[Data items]
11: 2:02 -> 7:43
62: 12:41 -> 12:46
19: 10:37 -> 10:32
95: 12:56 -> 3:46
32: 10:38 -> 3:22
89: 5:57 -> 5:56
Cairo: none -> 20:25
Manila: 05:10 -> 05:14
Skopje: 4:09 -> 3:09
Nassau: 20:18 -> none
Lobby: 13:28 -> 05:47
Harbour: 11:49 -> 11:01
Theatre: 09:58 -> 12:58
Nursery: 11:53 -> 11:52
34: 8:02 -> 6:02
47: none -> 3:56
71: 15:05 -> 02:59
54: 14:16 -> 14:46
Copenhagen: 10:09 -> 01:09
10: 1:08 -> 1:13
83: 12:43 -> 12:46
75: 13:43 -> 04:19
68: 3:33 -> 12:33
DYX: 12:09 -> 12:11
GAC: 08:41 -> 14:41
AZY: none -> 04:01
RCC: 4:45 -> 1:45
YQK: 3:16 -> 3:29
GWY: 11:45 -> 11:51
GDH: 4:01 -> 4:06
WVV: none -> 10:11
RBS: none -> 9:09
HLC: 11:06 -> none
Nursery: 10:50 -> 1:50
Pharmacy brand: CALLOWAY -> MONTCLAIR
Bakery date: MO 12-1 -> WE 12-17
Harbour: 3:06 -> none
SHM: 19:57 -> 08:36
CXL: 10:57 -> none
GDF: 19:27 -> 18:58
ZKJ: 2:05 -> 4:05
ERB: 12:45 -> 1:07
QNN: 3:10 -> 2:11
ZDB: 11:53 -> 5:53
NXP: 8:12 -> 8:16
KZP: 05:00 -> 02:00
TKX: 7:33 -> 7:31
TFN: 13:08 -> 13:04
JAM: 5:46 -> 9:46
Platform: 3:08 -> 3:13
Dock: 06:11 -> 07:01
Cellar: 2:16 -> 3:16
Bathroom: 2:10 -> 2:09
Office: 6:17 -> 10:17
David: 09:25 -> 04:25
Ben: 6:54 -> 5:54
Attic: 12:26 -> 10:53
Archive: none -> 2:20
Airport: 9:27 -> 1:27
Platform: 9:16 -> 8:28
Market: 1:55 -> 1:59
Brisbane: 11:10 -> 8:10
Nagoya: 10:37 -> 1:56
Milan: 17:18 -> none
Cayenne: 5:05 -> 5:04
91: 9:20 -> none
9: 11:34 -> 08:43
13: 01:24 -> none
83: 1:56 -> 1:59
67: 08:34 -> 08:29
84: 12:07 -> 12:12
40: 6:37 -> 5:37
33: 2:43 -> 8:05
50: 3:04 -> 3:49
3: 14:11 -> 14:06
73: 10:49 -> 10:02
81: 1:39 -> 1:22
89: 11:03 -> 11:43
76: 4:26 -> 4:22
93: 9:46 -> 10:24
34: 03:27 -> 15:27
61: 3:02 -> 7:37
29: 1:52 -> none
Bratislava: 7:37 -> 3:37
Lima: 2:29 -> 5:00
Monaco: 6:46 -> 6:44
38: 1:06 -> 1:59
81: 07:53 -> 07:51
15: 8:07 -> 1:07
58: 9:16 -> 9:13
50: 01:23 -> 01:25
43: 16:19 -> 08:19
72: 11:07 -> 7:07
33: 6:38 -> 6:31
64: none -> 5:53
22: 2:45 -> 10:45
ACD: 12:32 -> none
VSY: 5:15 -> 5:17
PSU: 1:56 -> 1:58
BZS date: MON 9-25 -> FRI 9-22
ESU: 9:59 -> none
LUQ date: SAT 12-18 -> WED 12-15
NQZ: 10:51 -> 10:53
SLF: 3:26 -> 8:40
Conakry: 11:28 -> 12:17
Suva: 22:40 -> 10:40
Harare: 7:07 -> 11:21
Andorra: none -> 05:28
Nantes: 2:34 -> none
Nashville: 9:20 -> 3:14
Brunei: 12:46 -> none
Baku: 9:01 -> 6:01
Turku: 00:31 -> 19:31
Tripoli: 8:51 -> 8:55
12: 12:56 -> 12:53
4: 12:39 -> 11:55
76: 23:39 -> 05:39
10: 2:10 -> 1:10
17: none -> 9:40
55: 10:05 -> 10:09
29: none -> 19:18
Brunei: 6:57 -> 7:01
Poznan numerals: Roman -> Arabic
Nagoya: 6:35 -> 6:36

• The task: Show every line of the entries above that contains the word "date".

• The result:
Bakery date: MO 12-1 -> WE 12-17
BZS date: MON 9-25 -> FRI 9-22
LUQ date: SAT 12-18 -> WED 12-15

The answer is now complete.